:: ABOUT THIS TASK ::
Write out the line with "moved | black" and each line after it to the end of the material, exactly as they appear and with nothing else.

GIVEN DATA START

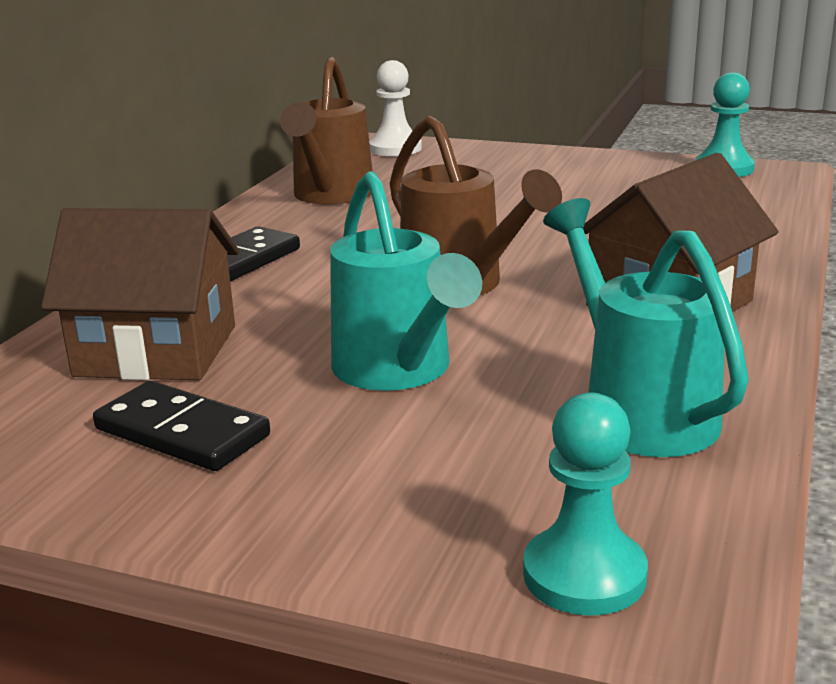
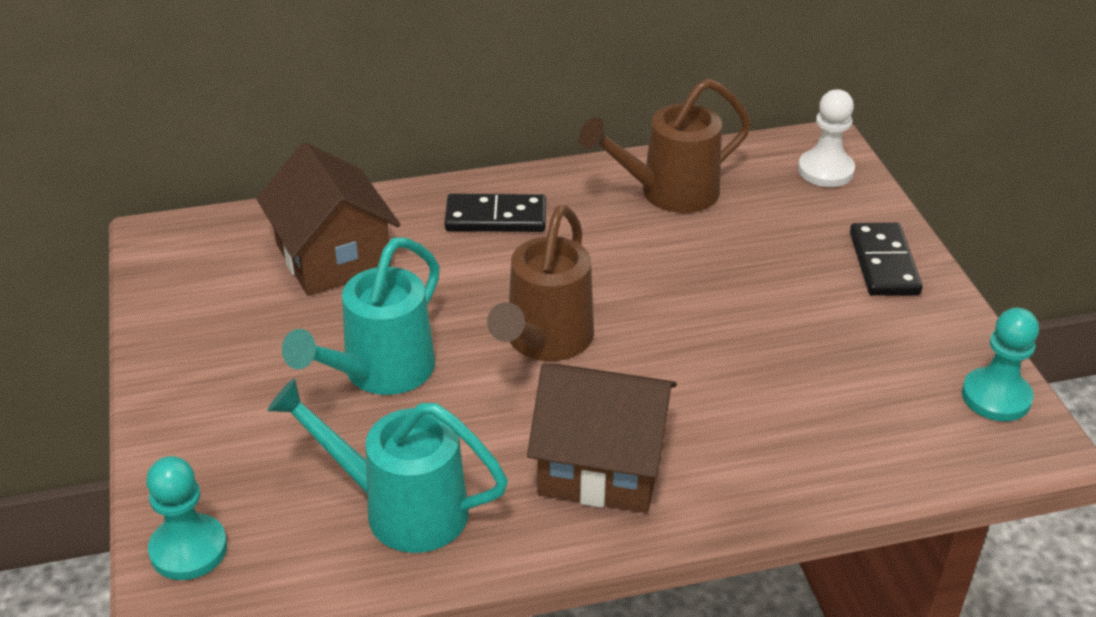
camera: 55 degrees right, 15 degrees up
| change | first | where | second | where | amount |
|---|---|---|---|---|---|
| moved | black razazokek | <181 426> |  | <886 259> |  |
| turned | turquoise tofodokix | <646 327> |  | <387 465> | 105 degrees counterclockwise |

GIVEN DATA END

:: ANSWER SPACE ::
| moved | black razazokek | <181 426> |  | <886 259> |  |
| turned | turquoise tofodokix | <646 327> |  | <387 465> | 105 degrees counterclockwise |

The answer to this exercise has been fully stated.